## PROBLEM TO WORK ON:
Exclude the pictures and repeat all of the data exactly.

## INFORMATION SHOWN:
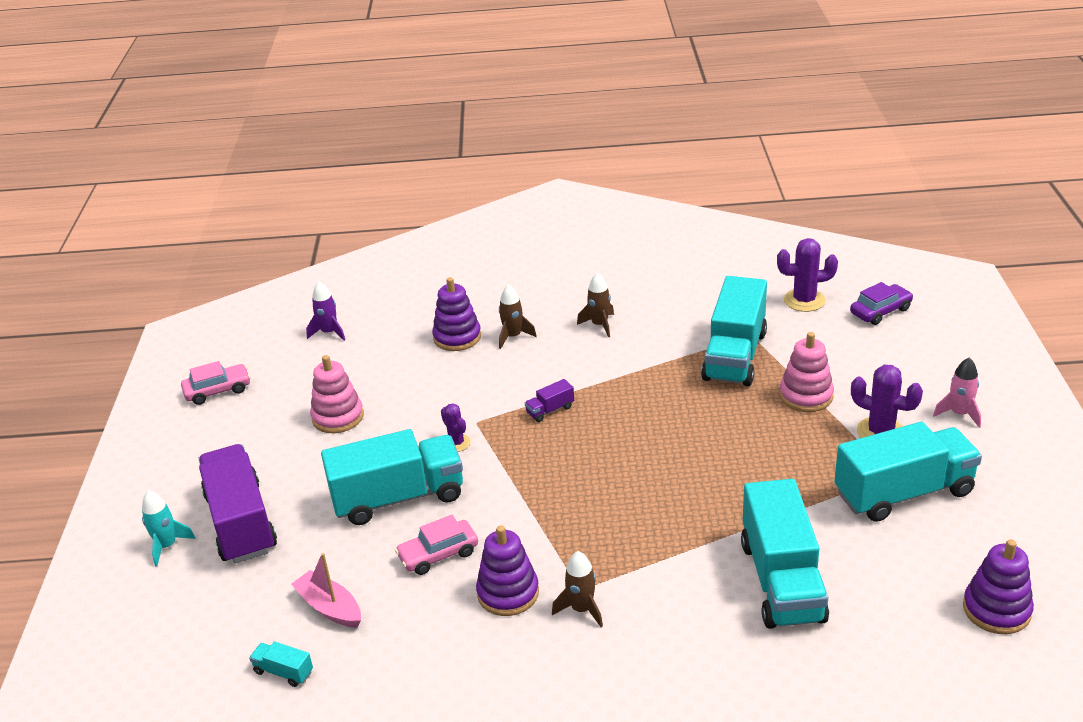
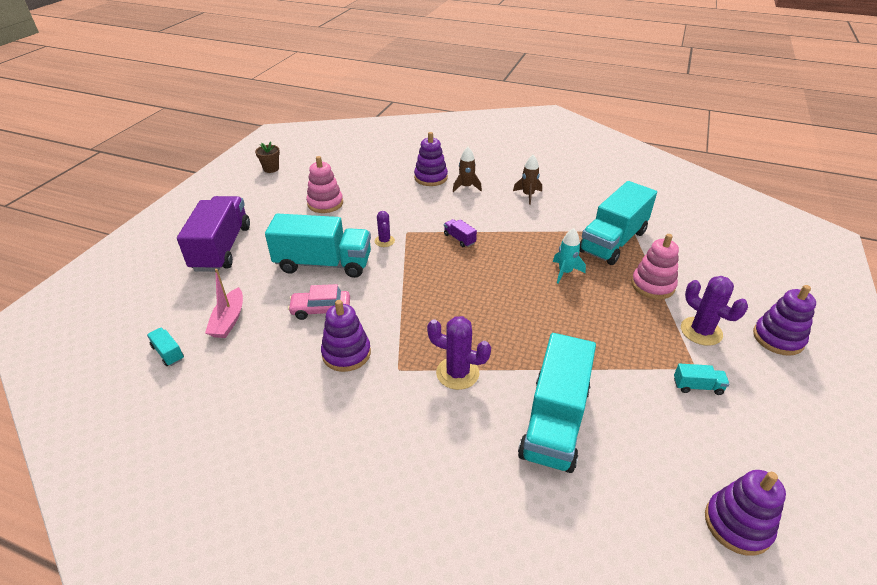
camera: 20 degrees right, 5 degrees up
(167, 546) = (171, 248): turquoise rocket -> turquoise rocket (565, 272)
(218, 390) = (271, 169): pink car -> brown flower pot
(329, 332) = (357, 154): purple rocket -> none
(330, 607) = (229, 320): pink boat -> pink boat turned 150 degrees counterclockwise
(550, 410) = (459, 239): purple truck -> purple truck turned 60 degrees clockwise
(581, 609) = (388, 385): brown rocket -> none
(804, 300) = (687, 219): purple cactus -> purple cactus (457, 373)
(880, 311) = (745, 242): purple car -> none
(903, 493) = (697, 386): turquoise truck -> turquoise truck, size x0.40
(959, 414) = (778, 338): pink rocket -> purple stacking toy

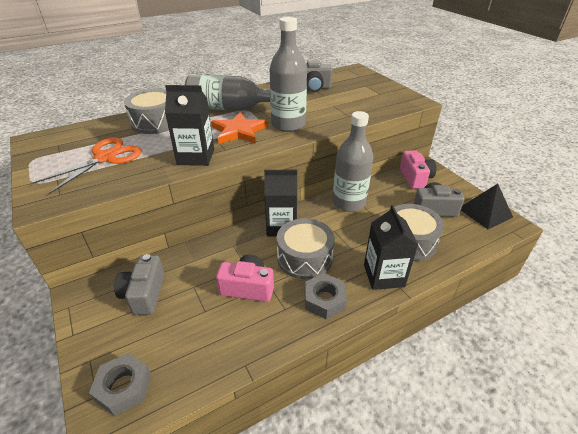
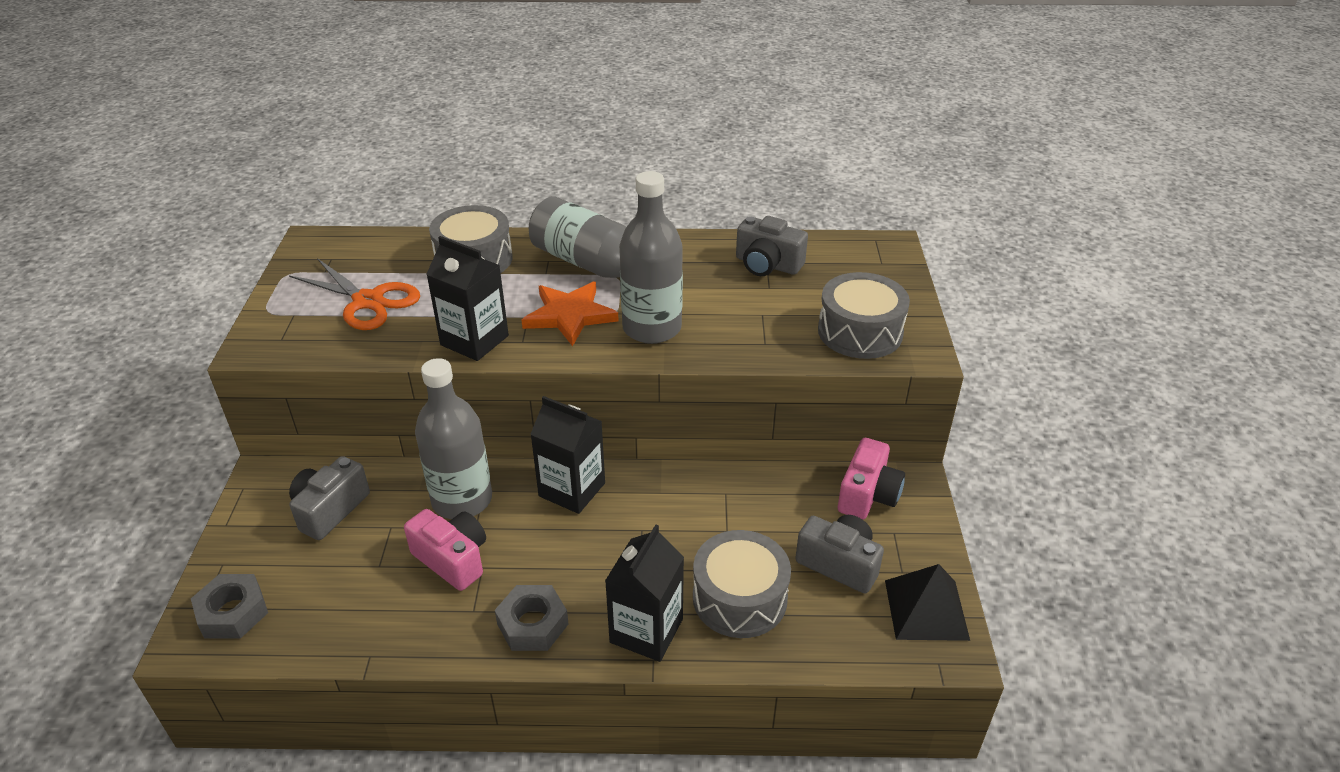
camera: 30 degrees right, 0 degrees up
(106, 158) = (368, 301): orange scissors -> orange scissors turned 60 degrees clockwise
(304, 258) = (561, 552): grey drum -> grey drum (860, 332)
(348, 202) = (708, 493): grey bottle -> grey bottle (462, 500)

## EXERCISE RESPONSE:
camera: 20 degrees right, 5 degrees up
(167, 546) = (171, 248): turquoise rocket -> turquoise rocket (565, 272)
(218, 390) = (271, 169): pink car -> brown flower pot
(329, 332) = (357, 154): purple rocket -> none
(330, 607) = (229, 320): pink boat -> pink boat turned 150 degrees counterclockwise
(550, 410) = (459, 239): purple truck -> purple truck turned 60 degrees clockwise
(581, 609) = (388, 385): brown rocket -> none
(804, 300) = (687, 219): purple cactus -> purple cactus (457, 373)
(880, 311) = (745, 242): purple car -> none
(903, 493) = (697, 386): turquoise truck -> turquoise truck, size x0.40
(959, 414) = (778, 338): pink rocket -> purple stacking toy

camera: 30 degrees right, 0 degrees up
(106, 158) = (368, 301): orange scissors -> orange scissors turned 60 degrees clockwise
(304, 258) = (561, 552): grey drum -> grey drum (860, 332)
(348, 202) = (708, 493): grey bottle -> grey bottle (462, 500)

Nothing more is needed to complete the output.